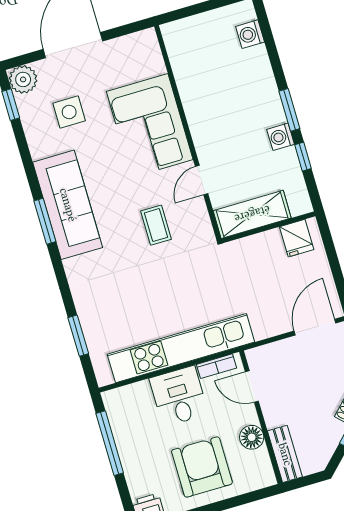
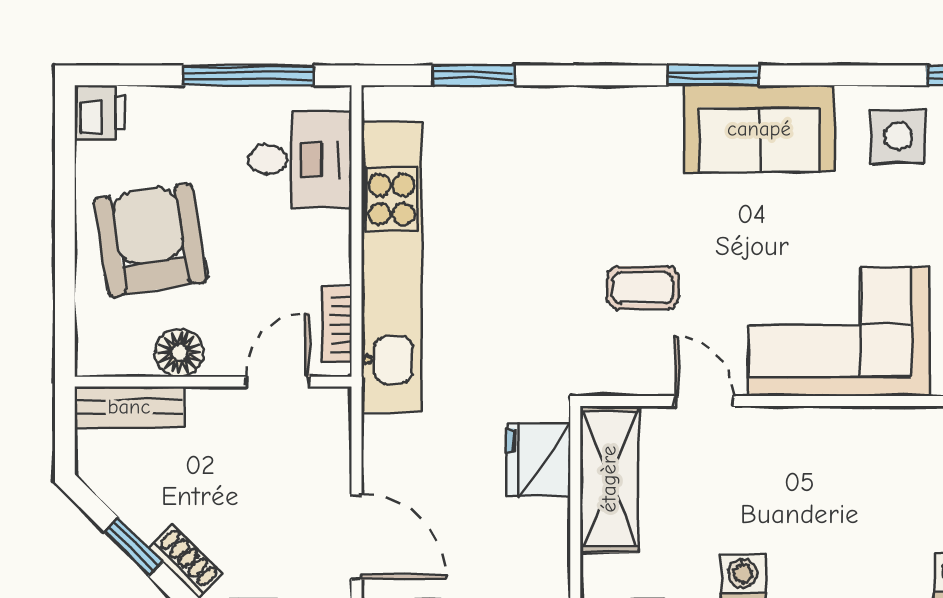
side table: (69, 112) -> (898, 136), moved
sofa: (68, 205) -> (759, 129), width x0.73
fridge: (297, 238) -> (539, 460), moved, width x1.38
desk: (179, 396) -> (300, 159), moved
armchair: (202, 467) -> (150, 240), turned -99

━━━━━━━━━━━━━━━━━━━━

Return the preceding entries verbatim, with the pictures excluded.

side table: (69, 112) -> (898, 136), moved
sofa: (68, 205) -> (759, 129), width x0.73
fridge: (297, 238) -> (539, 460), moved, width x1.38
desk: (179, 396) -> (300, 159), moved
armchair: (202, 467) -> (150, 240), turned -99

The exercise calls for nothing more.